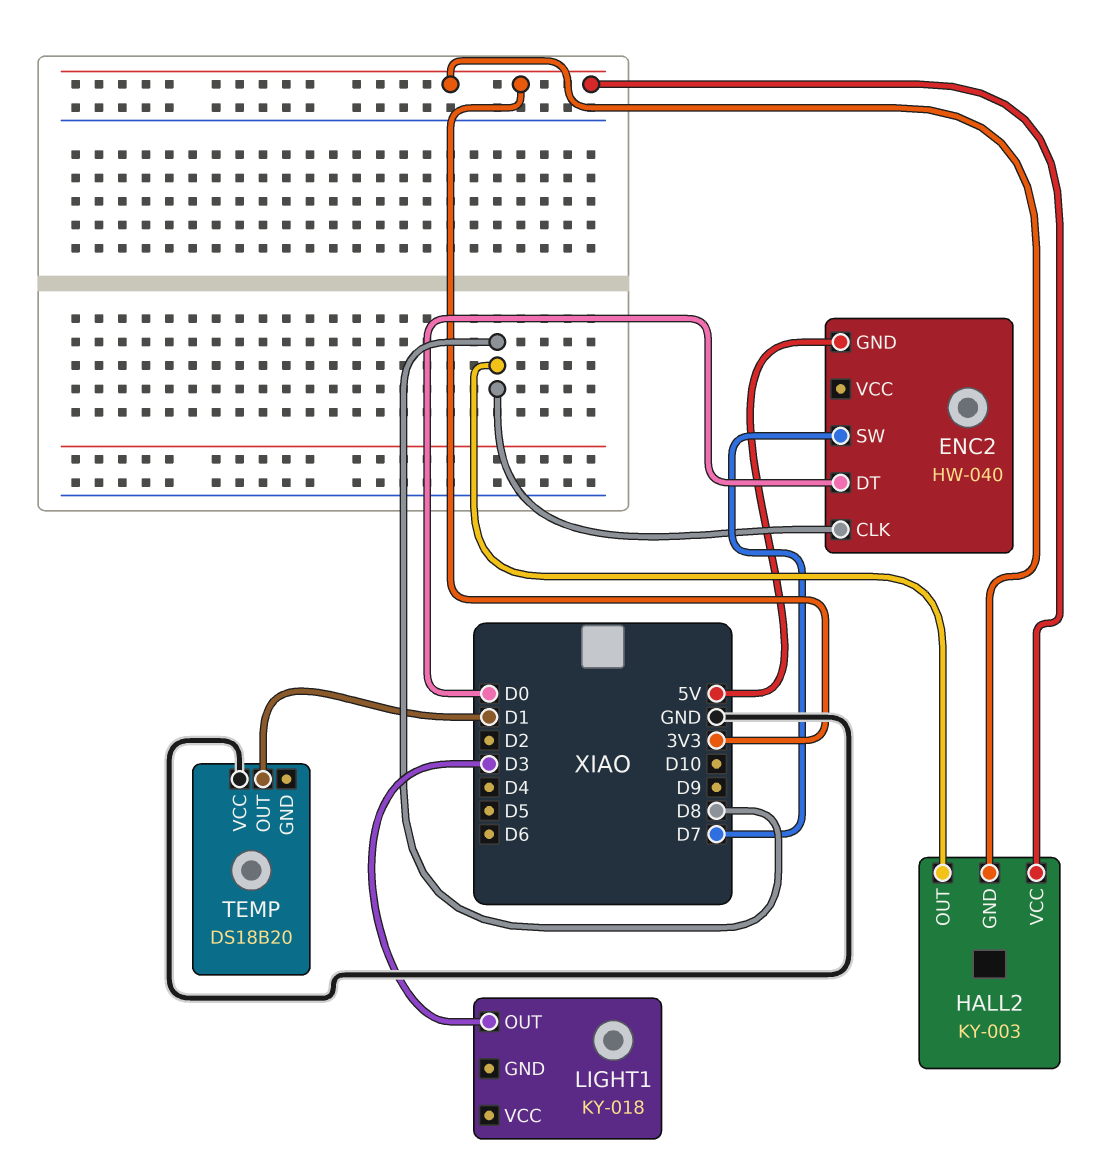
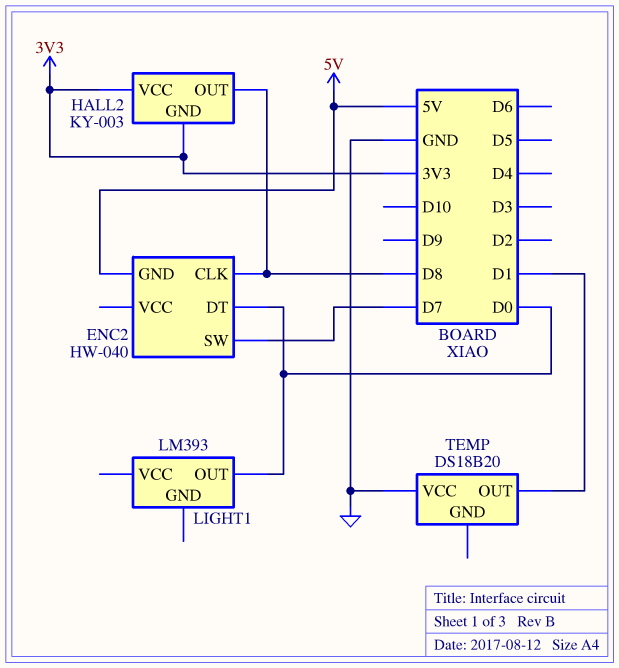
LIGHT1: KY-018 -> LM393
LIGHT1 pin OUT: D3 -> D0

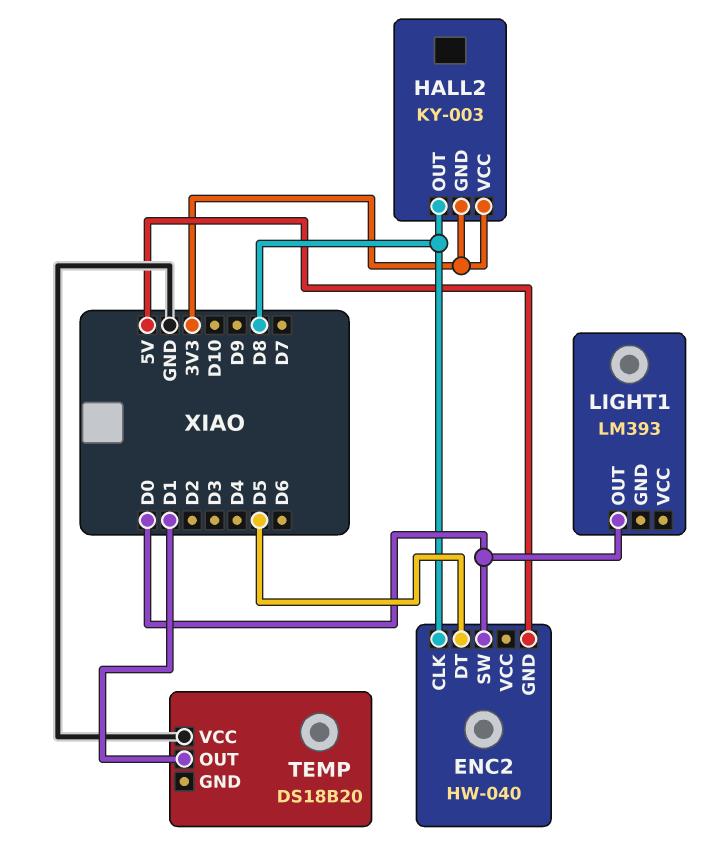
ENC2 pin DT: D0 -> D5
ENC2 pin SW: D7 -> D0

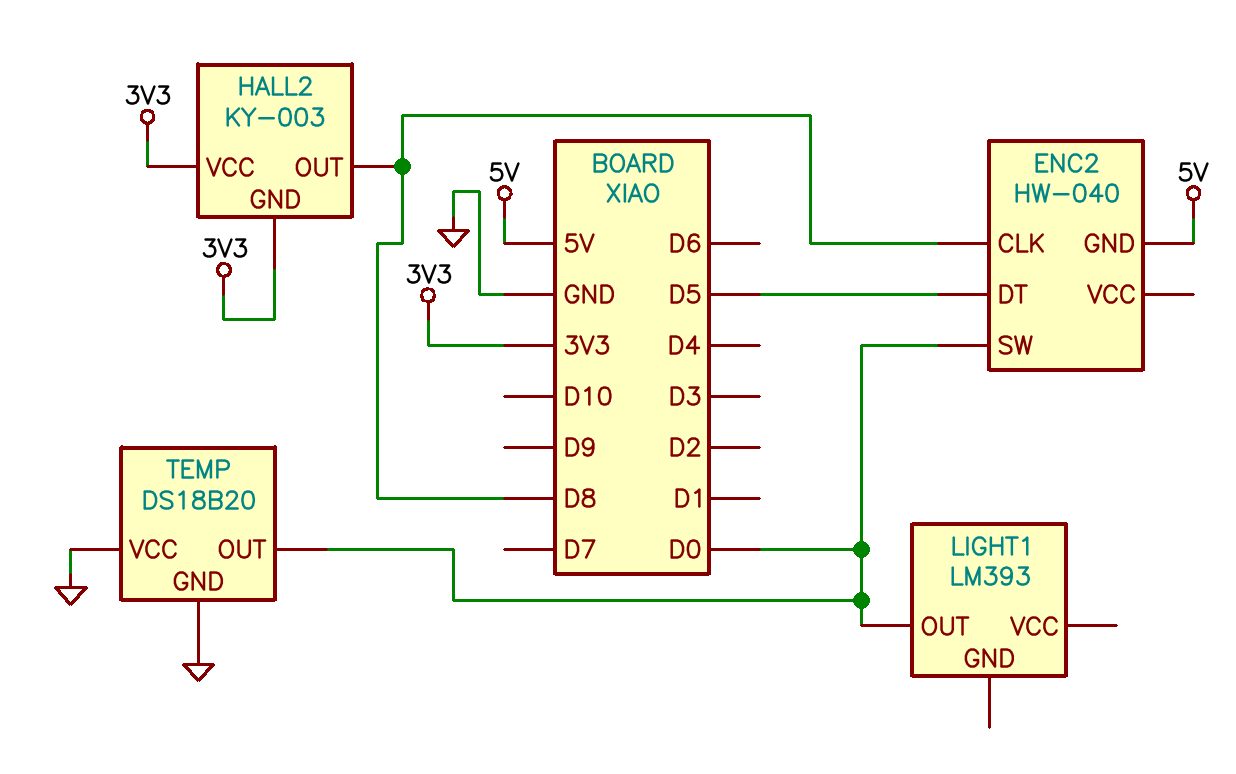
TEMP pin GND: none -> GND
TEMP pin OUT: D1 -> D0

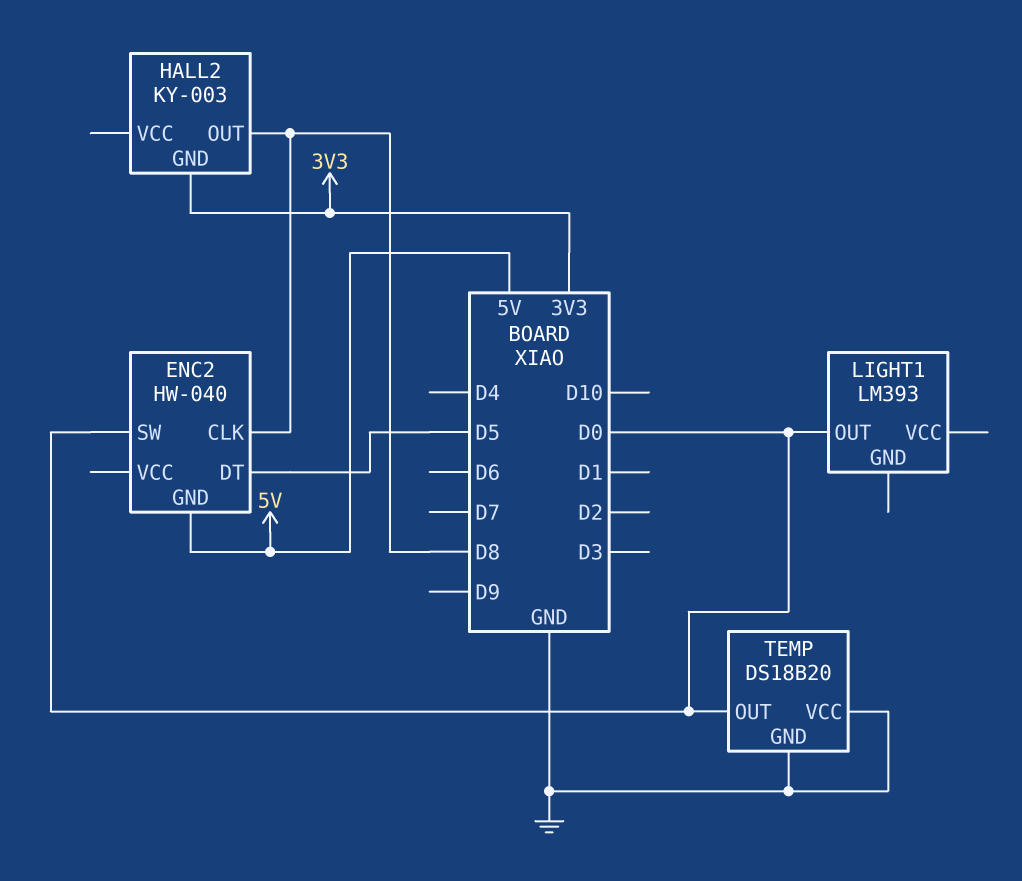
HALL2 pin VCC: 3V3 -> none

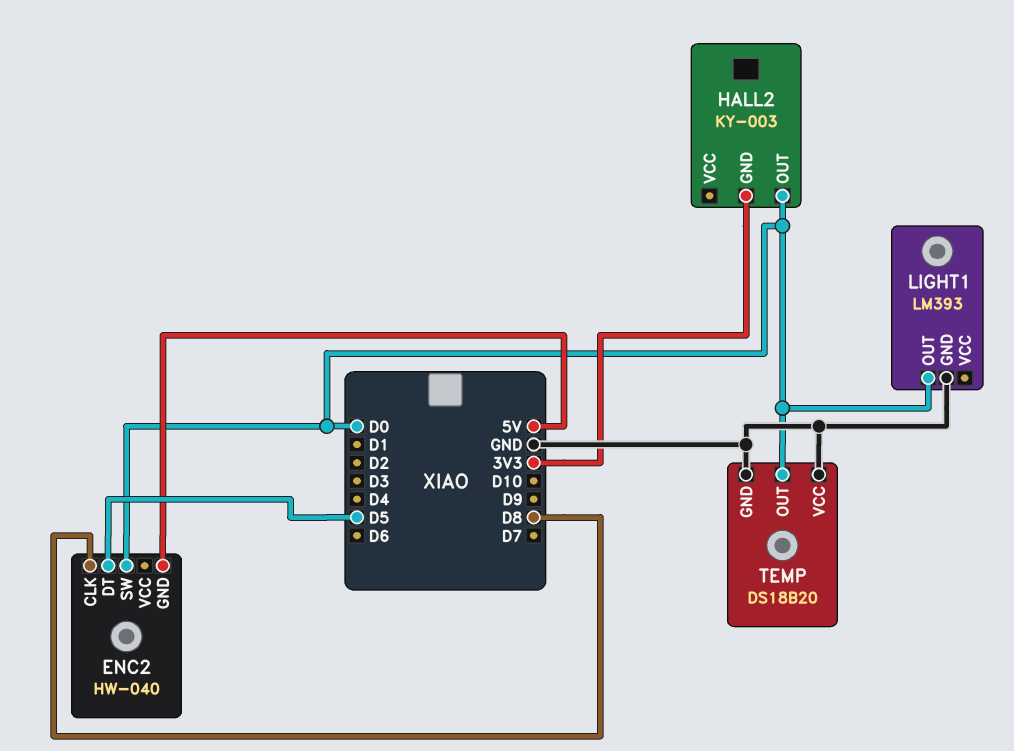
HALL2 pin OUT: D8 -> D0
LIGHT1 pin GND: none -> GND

Work required — Would you retype all the material above exactly, apart from its pictures?

Reply to the exercise —
LIGHT1: KY-018 -> LM393
LIGHT1 pin OUT: D3 -> D0

ENC2 pin DT: D0 -> D5
ENC2 pin SW: D7 -> D0

TEMP pin GND: none -> GND
TEMP pin OUT: D1 -> D0

HALL2 pin VCC: 3V3 -> none

HALL2 pin OUT: D8 -> D0
LIGHT1 pin GND: none -> GND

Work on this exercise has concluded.